** INPUT RECORDS follows **

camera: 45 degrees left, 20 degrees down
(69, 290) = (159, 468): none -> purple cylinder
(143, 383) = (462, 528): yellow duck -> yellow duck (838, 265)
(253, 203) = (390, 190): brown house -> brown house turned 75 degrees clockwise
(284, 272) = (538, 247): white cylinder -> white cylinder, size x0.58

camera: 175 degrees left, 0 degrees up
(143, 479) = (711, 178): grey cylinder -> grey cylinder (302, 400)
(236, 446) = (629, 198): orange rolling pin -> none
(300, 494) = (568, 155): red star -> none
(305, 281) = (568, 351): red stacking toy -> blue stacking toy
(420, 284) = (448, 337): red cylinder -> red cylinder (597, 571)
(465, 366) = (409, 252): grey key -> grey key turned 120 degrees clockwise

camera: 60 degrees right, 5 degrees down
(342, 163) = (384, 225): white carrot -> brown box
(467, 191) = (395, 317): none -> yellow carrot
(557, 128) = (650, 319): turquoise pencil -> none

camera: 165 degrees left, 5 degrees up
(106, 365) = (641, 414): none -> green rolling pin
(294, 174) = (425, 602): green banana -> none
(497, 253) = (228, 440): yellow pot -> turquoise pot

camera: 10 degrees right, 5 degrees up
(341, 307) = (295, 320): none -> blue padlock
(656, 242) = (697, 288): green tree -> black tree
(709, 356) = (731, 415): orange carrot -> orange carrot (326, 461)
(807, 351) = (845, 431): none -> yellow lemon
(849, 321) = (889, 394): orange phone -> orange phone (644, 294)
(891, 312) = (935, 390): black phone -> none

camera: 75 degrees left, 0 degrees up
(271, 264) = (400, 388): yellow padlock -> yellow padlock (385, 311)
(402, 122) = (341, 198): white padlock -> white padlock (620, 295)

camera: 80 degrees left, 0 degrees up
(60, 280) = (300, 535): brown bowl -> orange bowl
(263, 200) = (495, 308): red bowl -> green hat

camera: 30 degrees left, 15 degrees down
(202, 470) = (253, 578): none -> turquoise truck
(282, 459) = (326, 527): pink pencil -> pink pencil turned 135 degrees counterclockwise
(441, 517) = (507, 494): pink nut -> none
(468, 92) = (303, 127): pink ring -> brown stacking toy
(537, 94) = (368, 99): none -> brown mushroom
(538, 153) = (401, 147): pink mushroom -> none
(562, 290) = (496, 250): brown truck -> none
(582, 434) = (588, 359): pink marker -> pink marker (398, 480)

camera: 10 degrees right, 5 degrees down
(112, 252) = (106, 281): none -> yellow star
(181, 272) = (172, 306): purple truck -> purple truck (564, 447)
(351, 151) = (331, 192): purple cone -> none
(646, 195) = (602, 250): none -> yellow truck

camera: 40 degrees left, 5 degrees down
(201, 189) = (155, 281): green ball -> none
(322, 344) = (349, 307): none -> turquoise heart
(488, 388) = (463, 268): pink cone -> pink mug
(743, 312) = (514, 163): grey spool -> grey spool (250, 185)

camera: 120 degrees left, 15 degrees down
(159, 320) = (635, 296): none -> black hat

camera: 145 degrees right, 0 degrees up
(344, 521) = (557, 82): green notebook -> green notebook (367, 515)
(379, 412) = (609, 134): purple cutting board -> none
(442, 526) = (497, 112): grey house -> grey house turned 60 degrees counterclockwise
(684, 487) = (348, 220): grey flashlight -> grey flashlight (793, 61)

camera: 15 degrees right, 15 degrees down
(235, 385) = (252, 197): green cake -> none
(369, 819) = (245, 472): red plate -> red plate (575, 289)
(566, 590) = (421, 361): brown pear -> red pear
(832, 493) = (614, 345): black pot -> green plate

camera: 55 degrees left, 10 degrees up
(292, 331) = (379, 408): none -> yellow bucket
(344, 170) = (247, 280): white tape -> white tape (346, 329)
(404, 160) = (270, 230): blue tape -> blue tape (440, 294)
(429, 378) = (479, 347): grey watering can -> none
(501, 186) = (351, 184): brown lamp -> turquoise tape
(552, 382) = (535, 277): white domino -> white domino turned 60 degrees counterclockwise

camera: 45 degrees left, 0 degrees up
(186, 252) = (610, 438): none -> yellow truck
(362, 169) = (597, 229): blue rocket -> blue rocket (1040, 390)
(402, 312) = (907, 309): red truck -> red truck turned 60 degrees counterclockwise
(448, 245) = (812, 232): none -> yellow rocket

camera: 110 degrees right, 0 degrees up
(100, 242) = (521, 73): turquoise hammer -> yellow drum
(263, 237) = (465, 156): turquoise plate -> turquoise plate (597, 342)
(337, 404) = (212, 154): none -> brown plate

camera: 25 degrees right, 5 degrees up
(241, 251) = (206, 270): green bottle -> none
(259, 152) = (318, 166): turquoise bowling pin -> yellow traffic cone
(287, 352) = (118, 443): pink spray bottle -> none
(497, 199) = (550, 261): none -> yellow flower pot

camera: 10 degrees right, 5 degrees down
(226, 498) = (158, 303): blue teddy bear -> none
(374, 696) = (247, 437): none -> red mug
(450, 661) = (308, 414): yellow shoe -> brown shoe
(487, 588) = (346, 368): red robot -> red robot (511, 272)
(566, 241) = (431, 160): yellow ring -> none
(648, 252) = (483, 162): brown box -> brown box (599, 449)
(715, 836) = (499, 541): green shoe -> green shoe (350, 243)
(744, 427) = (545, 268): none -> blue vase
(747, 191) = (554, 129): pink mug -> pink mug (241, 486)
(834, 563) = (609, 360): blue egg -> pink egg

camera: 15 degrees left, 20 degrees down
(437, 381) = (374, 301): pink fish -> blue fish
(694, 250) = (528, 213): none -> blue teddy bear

** End of INPUT RECORDS **

▸ **REQUIREMENT**:
Set every record down again, exactly as given.

▸ **WRITTEN REPLY**:
camera: 45 degrees left, 20 degrees down
(69, 290) = (159, 468): none -> purple cylinder
(143, 383) = (462, 528): yellow duck -> yellow duck (838, 265)
(253, 203) = (390, 190): brown house -> brown house turned 75 degrees clockwise
(284, 272) = (538, 247): white cylinder -> white cylinder, size x0.58

camera: 175 degrees left, 0 degrees up
(143, 479) = (711, 178): grey cylinder -> grey cylinder (302, 400)
(236, 446) = (629, 198): orange rolling pin -> none
(300, 494) = (568, 155): red star -> none
(305, 281) = (568, 351): red stacking toy -> blue stacking toy
(420, 284) = (448, 337): red cylinder -> red cylinder (597, 571)
(465, 366) = (409, 252): grey key -> grey key turned 120 degrees clockwise

camera: 60 degrees right, 5 degrees down
(342, 163) = (384, 225): white carrot -> brown box
(467, 191) = (395, 317): none -> yellow carrot
(557, 128) = (650, 319): turquoise pencil -> none

camera: 165 degrees left, 5 degrees up
(106, 365) = (641, 414): none -> green rolling pin
(294, 174) = (425, 602): green banana -> none
(497, 253) = (228, 440): yellow pot -> turquoise pot

camera: 10 degrees right, 5 degrees up
(341, 307) = (295, 320): none -> blue padlock
(656, 242) = (697, 288): green tree -> black tree
(709, 356) = (731, 415): orange carrot -> orange carrot (326, 461)
(807, 351) = (845, 431): none -> yellow lemon
(849, 321) = (889, 394): orange phone -> orange phone (644, 294)
(891, 312) = (935, 390): black phone -> none

camera: 75 degrees left, 0 degrees up
(271, 264) = (400, 388): yellow padlock -> yellow padlock (385, 311)
(402, 122) = (341, 198): white padlock -> white padlock (620, 295)

camera: 80 degrees left, 0 degrees up
(60, 280) = (300, 535): brown bowl -> orange bowl
(263, 200) = (495, 308): red bowl -> green hat

camera: 30 degrees left, 15 degrees down
(202, 470) = (253, 578): none -> turquoise truck
(282, 459) = (326, 527): pink pencil -> pink pencil turned 135 degrees counterclockwise
(441, 517) = (507, 494): pink nut -> none
(468, 92) = (303, 127): pink ring -> brown stacking toy
(537, 94) = (368, 99): none -> brown mushroom
(538, 153) = (401, 147): pink mushroom -> none
(562, 290) = (496, 250): brown truck -> none
(582, 434) = (588, 359): pink marker -> pink marker (398, 480)

camera: 10 degrees right, 5 degrees down
(112, 252) = (106, 281): none -> yellow star
(181, 272) = (172, 306): purple truck -> purple truck (564, 447)
(351, 151) = (331, 192): purple cone -> none
(646, 195) = (602, 250): none -> yellow truck

camera: 40 degrees left, 5 degrees down
(201, 189) = (155, 281): green ball -> none
(322, 344) = (349, 307): none -> turquoise heart
(488, 388) = (463, 268): pink cone -> pink mug
(743, 312) = (514, 163): grey spool -> grey spool (250, 185)

camera: 120 degrees left, 15 degrees down
(159, 320) = (635, 296): none -> black hat

camera: 145 degrees right, 0 degrees up
(344, 521) = (557, 82): green notebook -> green notebook (367, 515)
(379, 412) = (609, 134): purple cutting board -> none
(442, 526) = (497, 112): grey house -> grey house turned 60 degrees counterclockwise
(684, 487) = (348, 220): grey flashlight -> grey flashlight (793, 61)

camera: 15 degrees right, 15 degrees down
(235, 385) = (252, 197): green cake -> none
(369, 819) = (245, 472): red plate -> red plate (575, 289)
(566, 590) = (421, 361): brown pear -> red pear
(832, 493) = (614, 345): black pot -> green plate

camera: 55 degrees left, 10 degrees up
(292, 331) = (379, 408): none -> yellow bucket
(344, 170) = (247, 280): white tape -> white tape (346, 329)
(404, 160) = (270, 230): blue tape -> blue tape (440, 294)
(429, 378) = (479, 347): grey watering can -> none
(501, 186) = (351, 184): brown lamp -> turquoise tape
(552, 382) = (535, 277): white domino -> white domino turned 60 degrees counterclockwise

camera: 45 degrees left, 0 degrees up
(186, 252) = (610, 438): none -> yellow truck
(362, 169) = (597, 229): blue rocket -> blue rocket (1040, 390)
(402, 312) = (907, 309): red truck -> red truck turned 60 degrees counterclockwise
(448, 245) = (812, 232): none -> yellow rocket

camera: 110 degrees right, 0 degrees up
(100, 242) = (521, 73): turquoise hammer -> yellow drum
(263, 237) = (465, 156): turquoise plate -> turquoise plate (597, 342)
(337, 404) = (212, 154): none -> brown plate

camera: 25 degrees right, 5 degrees up
(241, 251) = (206, 270): green bottle -> none
(259, 152) = (318, 166): turquoise bowling pin -> yellow traffic cone
(287, 352) = (118, 443): pink spray bottle -> none
(497, 199) = (550, 261): none -> yellow flower pot

camera: 10 degrees right, 5 degrees down
(226, 498) = (158, 303): blue teddy bear -> none
(374, 696) = (247, 437): none -> red mug
(450, 661) = (308, 414): yellow shoe -> brown shoe
(487, 588) = (346, 368): red robot -> red robot (511, 272)
(566, 241) = (431, 160): yellow ring -> none
(648, 252) = (483, 162): brown box -> brown box (599, 449)
(715, 836) = (499, 541): green shoe -> green shoe (350, 243)
(744, 427) = (545, 268): none -> blue vase
(747, 191) = (554, 129): pink mug -> pink mug (241, 486)
(834, 563) = (609, 360): blue egg -> pink egg

camera: 15 degrees left, 20 degrees down
(437, 381) = (374, 301): pink fish -> blue fish
(694, 250) = (528, 213): none -> blue teddy bear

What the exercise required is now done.